▶ **What is needed**
Pictures appear among the records below and must be omitted. Repeat exactly the lines from the line with "green square: (112, 16)" to the line with "blue cross: (855, 605)", both included.

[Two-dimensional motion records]
*** Begin section ***

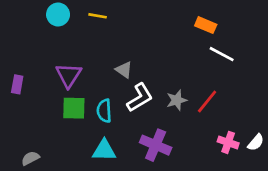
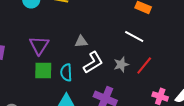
white line: (222, 54) -> (134, 36), moved
gray triangle: (124, 70) -> (81, 41), turned -40

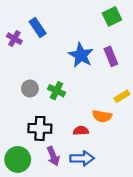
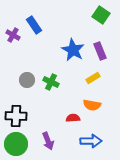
green square: (112, 16) -> (101, 15), turned -30
yellow rectangle: (122, 96) -> (93, 78), moved
black cross: (40, 128) -> (16, 116), moved
blue arrow: (82, 158) -> (91, 141), moved

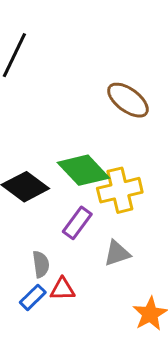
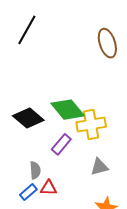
brown ellipse: (128, 100) -> (107, 43), moved, turned 32
gray triangle: (117, 253) -> (99, 167), moved

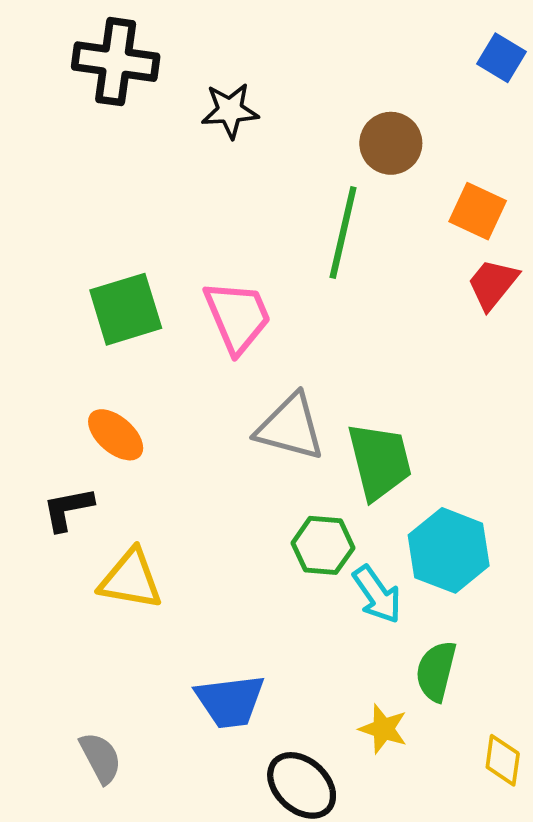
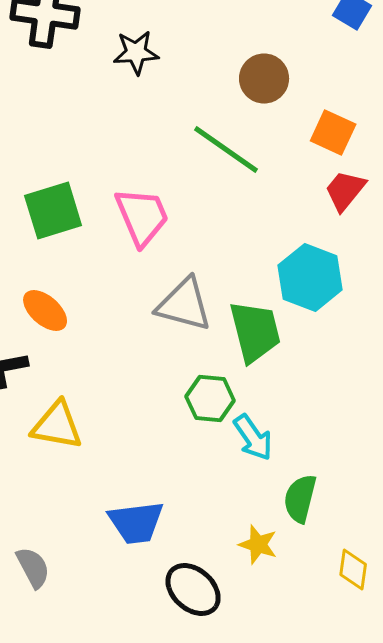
green line: (343, 232) -> (226, 150), turned -68
cyan hexagon: (449, 550) -> (310, 278), moved

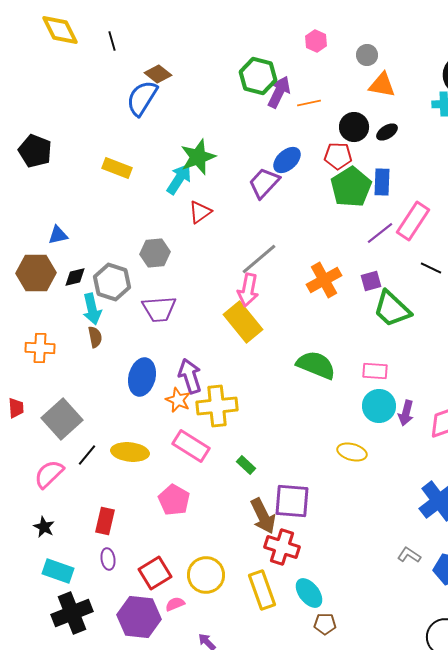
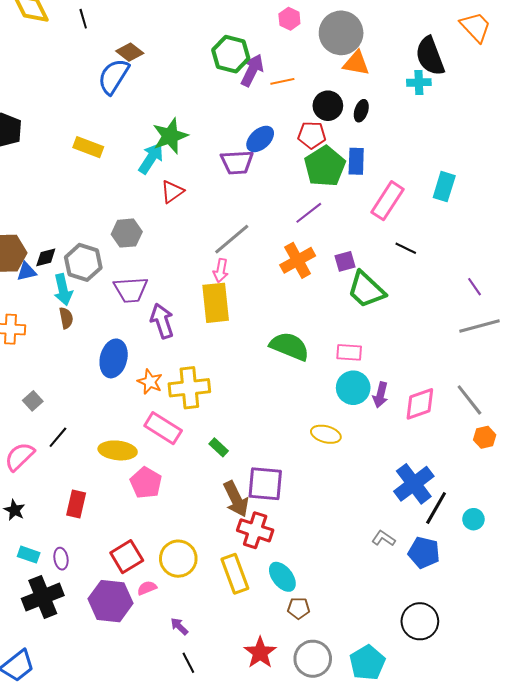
gray circle: (367, 55) -> (341, 33), size x2.0
black ellipse: (387, 132) -> (361, 111), turned -40
purple trapezoid: (264, 183) -> (237, 162), turned -136
purple line: (380, 233) -> (309, 213), moved
blue triangle: (58, 235) -> (27, 271), moved
pink arrow: (248, 290) -> (221, 270), size x0.7
yellow rectangle: (243, 322) -> (216, 303), turned 33
purple arrow: (190, 376) -> (162, 321), moved
gray square: (62, 419) -> (33, 401), size x0.5
yellow ellipse: (130, 452) -> (118, 450), moved
purple ellipse: (108, 559) -> (61, 559), moved
cyan rectangle: (58, 571) -> (29, 555), size x0.7

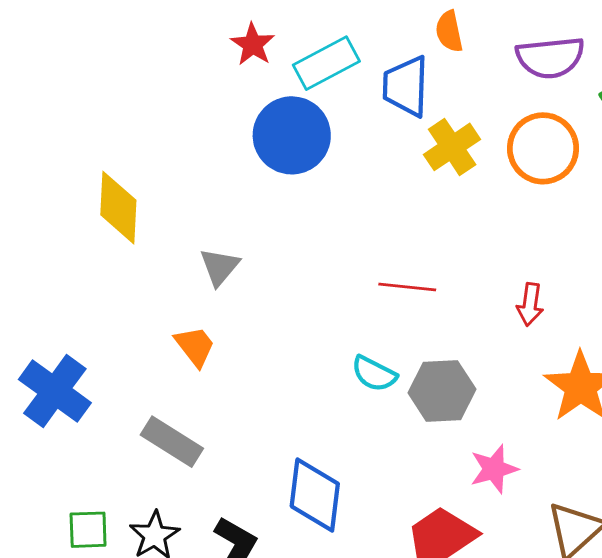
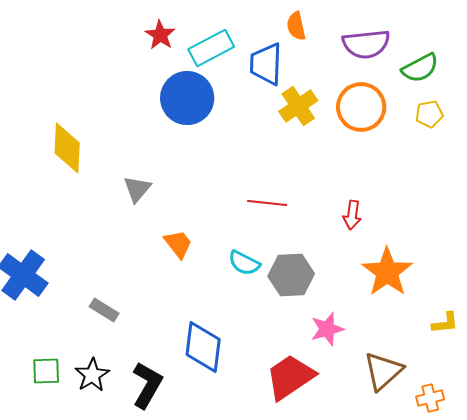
orange trapezoid: (195, 346) -> (178, 244), moved
gray rectangle: (172, 442) -> (104, 310), size x0.7

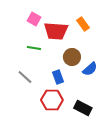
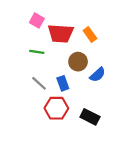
orange rectangle: (83, 24) -> (90, 35), moved
gray line: (25, 77) -> (39, 83), moved

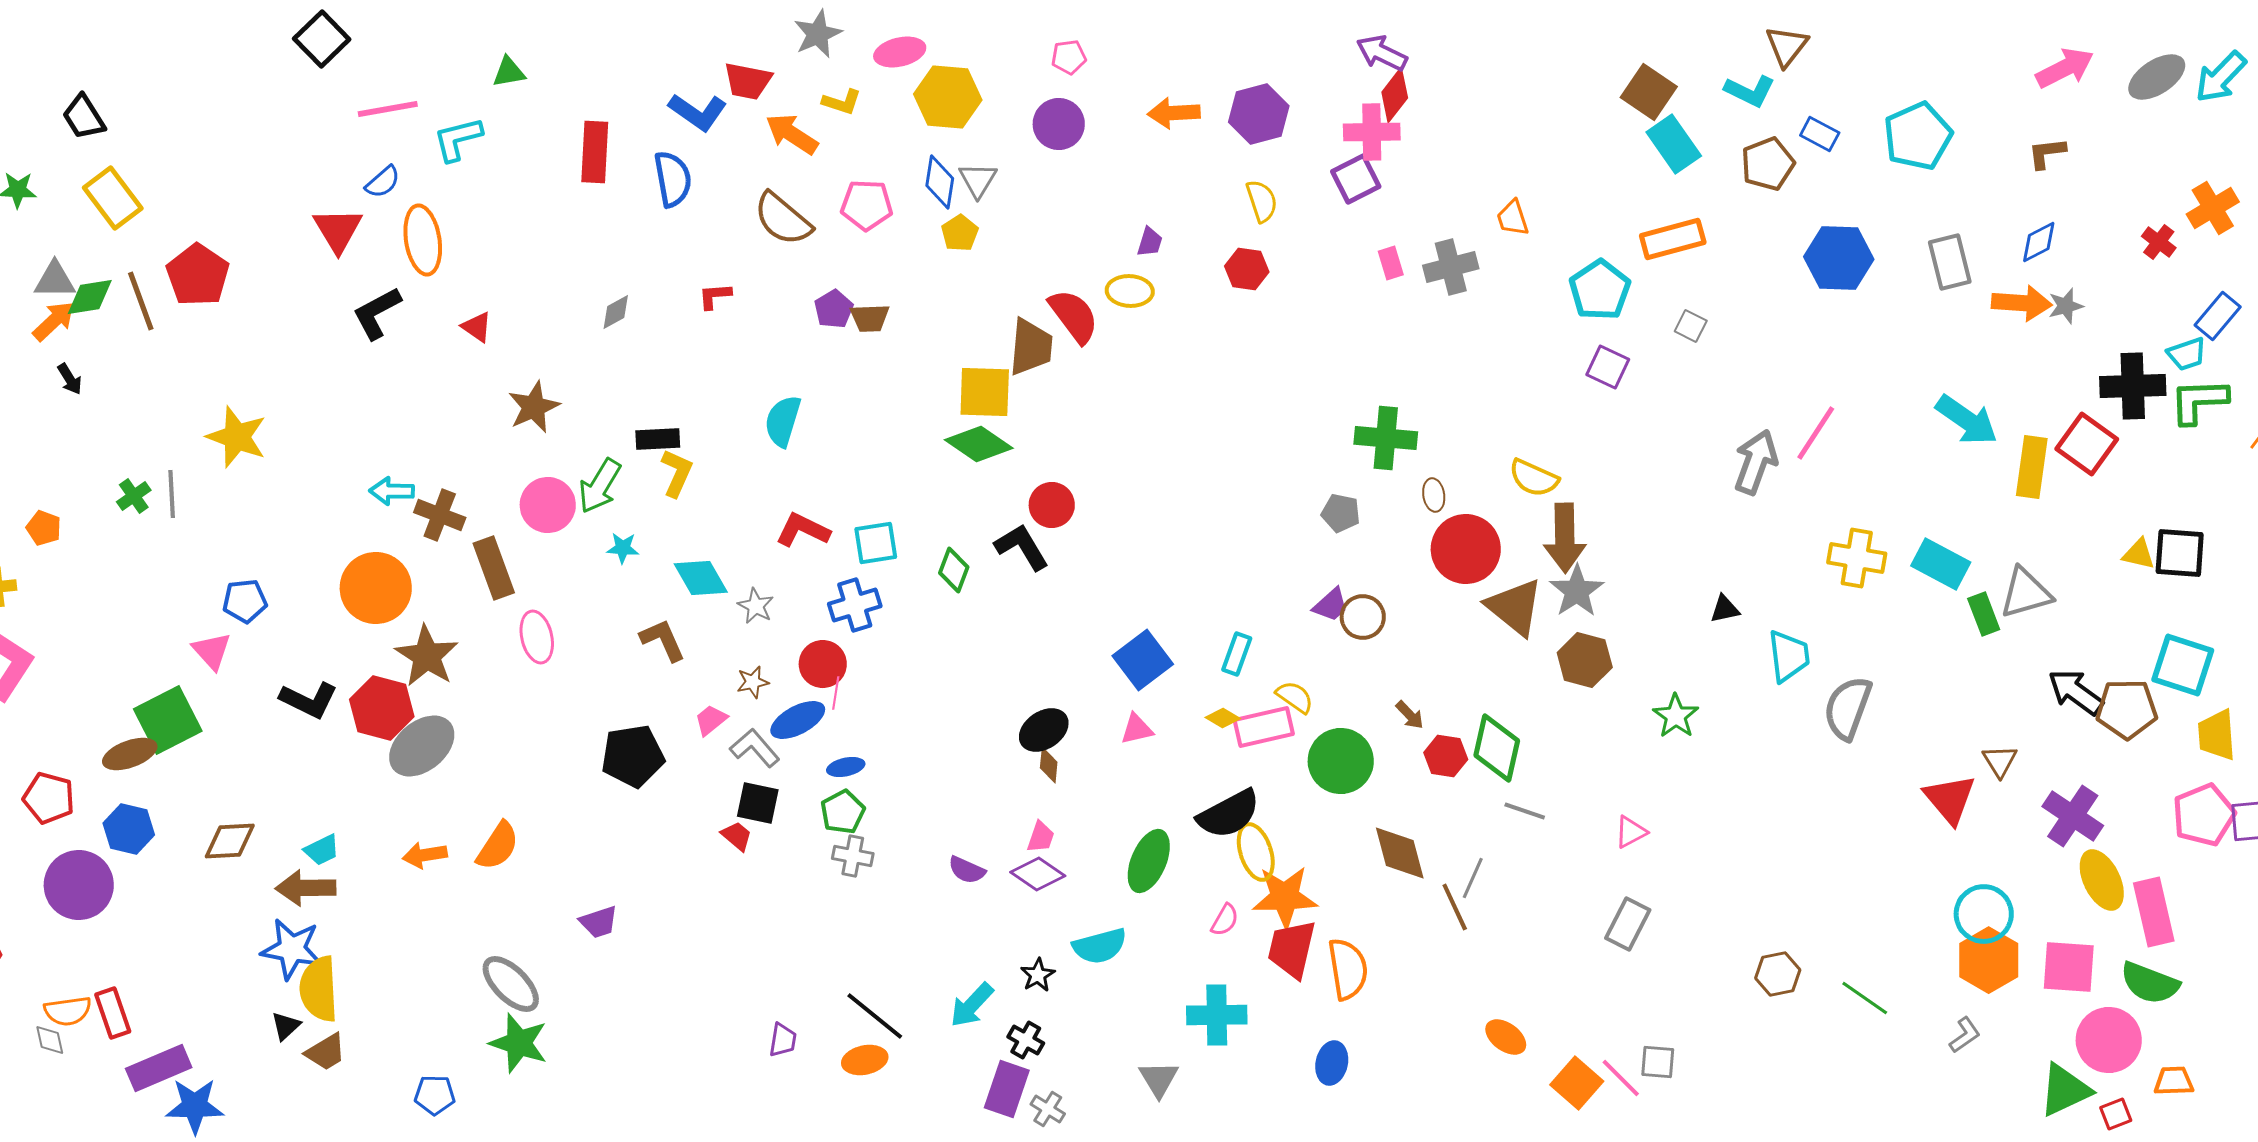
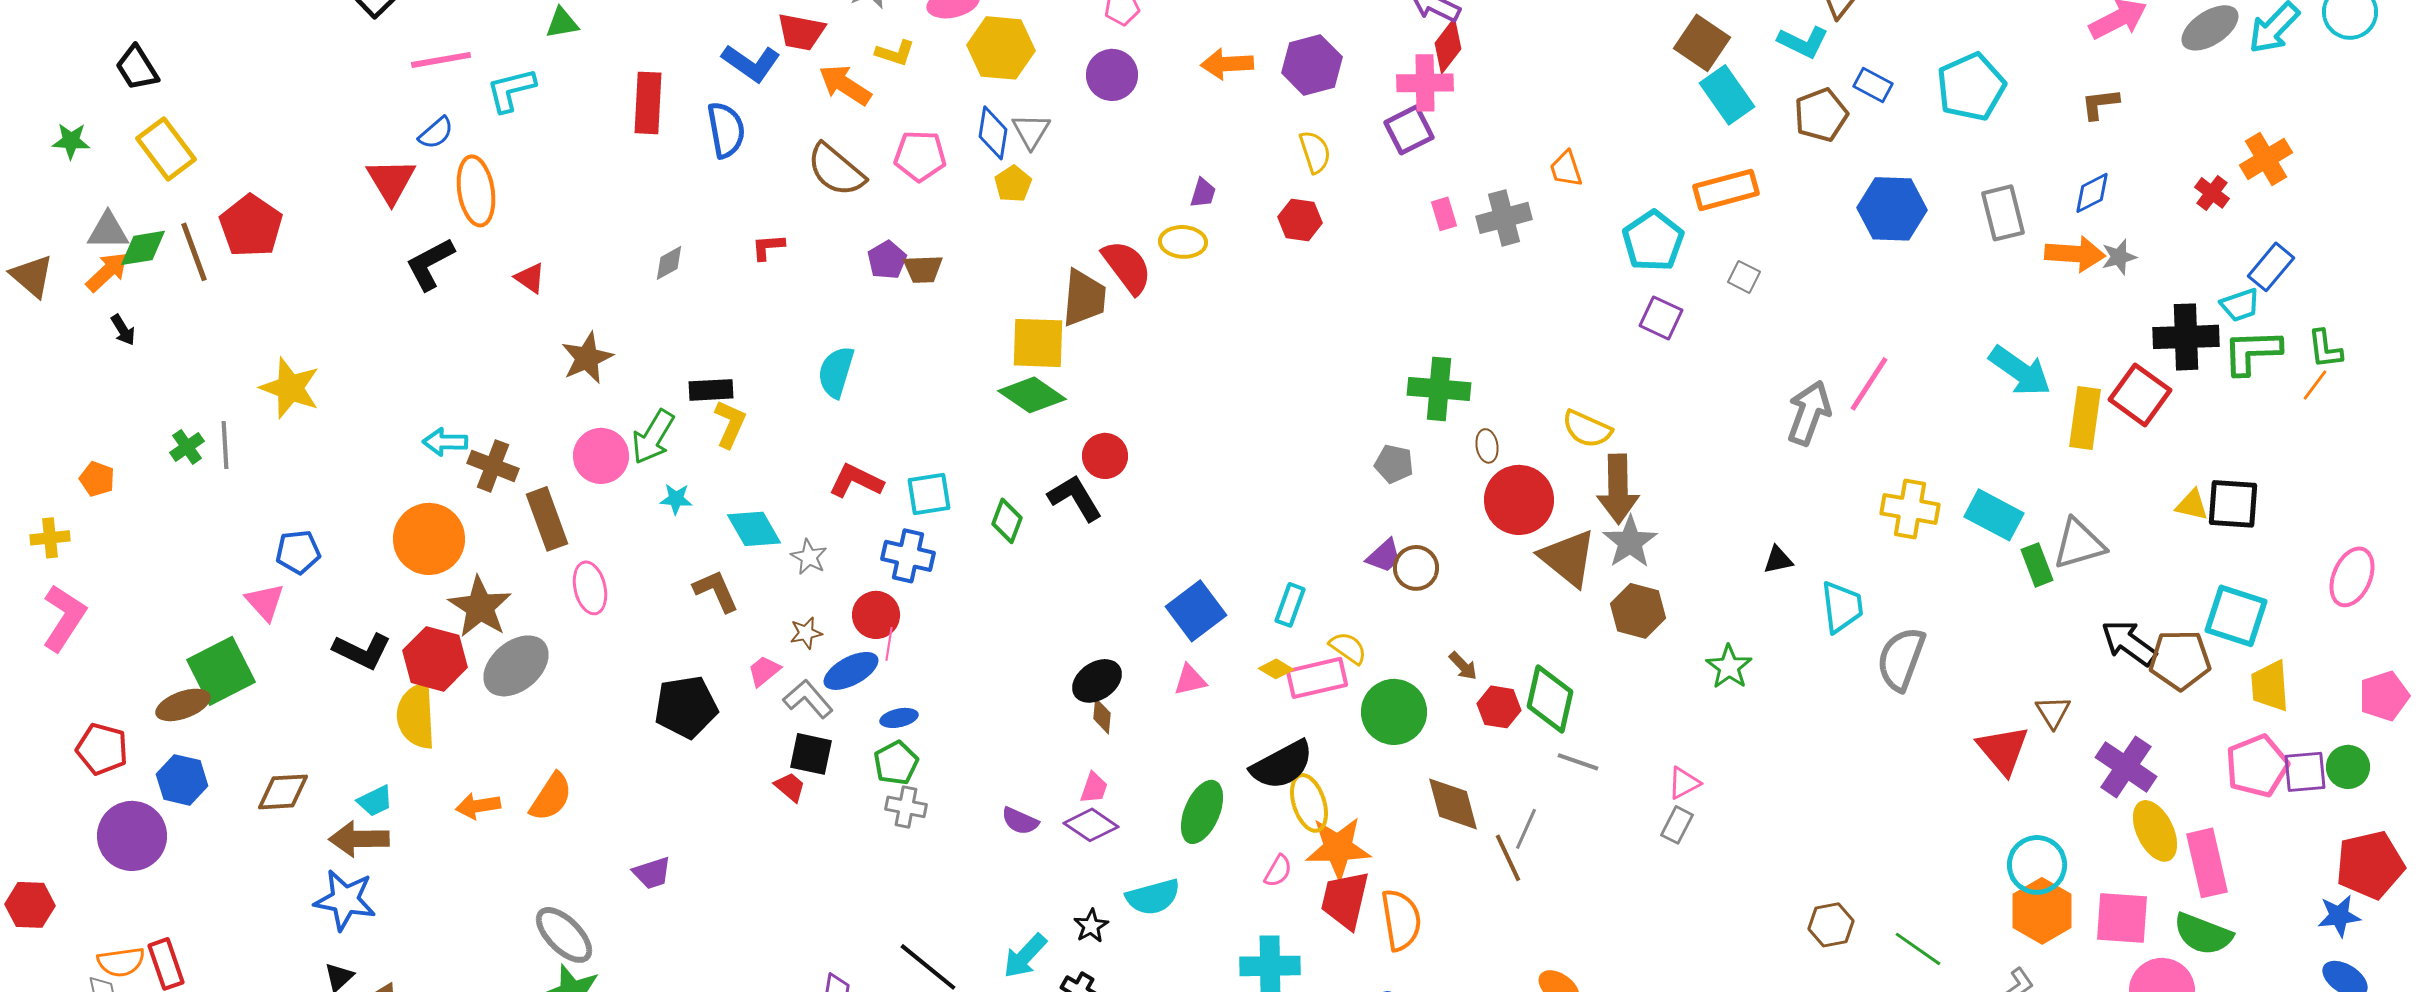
blue cross: (855, 605) -> (908, 556), turned 30
gray ellipse: (422, 746) -> (516, 666), moved
gray rectangle: (1628, 924) -> (1677, 825), moved, size x0.7
yellow semicircle: (319, 989) -> (416, 716), moved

*** End section ***

▶ **Task output**
green square: (112, 16) -> (101, 15), turned -30
yellow rectangle: (122, 96) -> (93, 78), moved
black cross: (40, 128) -> (16, 116), moved
blue arrow: (82, 158) -> (91, 141), moved

brown ellipse: (128, 100) -> (107, 43), moved, turned 32
gray triangle: (117, 253) -> (99, 167), moved

green line: (343, 232) -> (226, 150), turned -68
cyan hexagon: (449, 550) -> (310, 278), moved

gray circle: (367, 55) -> (341, 33), size x2.0
black ellipse: (387, 132) -> (361, 111), turned -40
purple trapezoid: (264, 183) -> (237, 162), turned -136
purple line: (380, 233) -> (309, 213), moved
blue triangle: (58, 235) -> (27, 271), moved
pink arrow: (248, 290) -> (221, 270), size x0.7
yellow rectangle: (243, 322) -> (216, 303), turned 33
purple arrow: (190, 376) -> (162, 321), moved
gray square: (62, 419) -> (33, 401), size x0.5
yellow ellipse: (130, 452) -> (118, 450), moved
purple ellipse: (108, 559) -> (61, 559), moved
cyan rectangle: (58, 571) -> (29, 555), size x0.7

orange trapezoid: (195, 346) -> (178, 244), moved
gray rectangle: (172, 442) -> (104, 310), size x0.7

orange rectangle: (83, 24) -> (90, 35), moved
gray line: (25, 77) -> (39, 83), moved

blue cross: (855, 605) -> (908, 556), turned 30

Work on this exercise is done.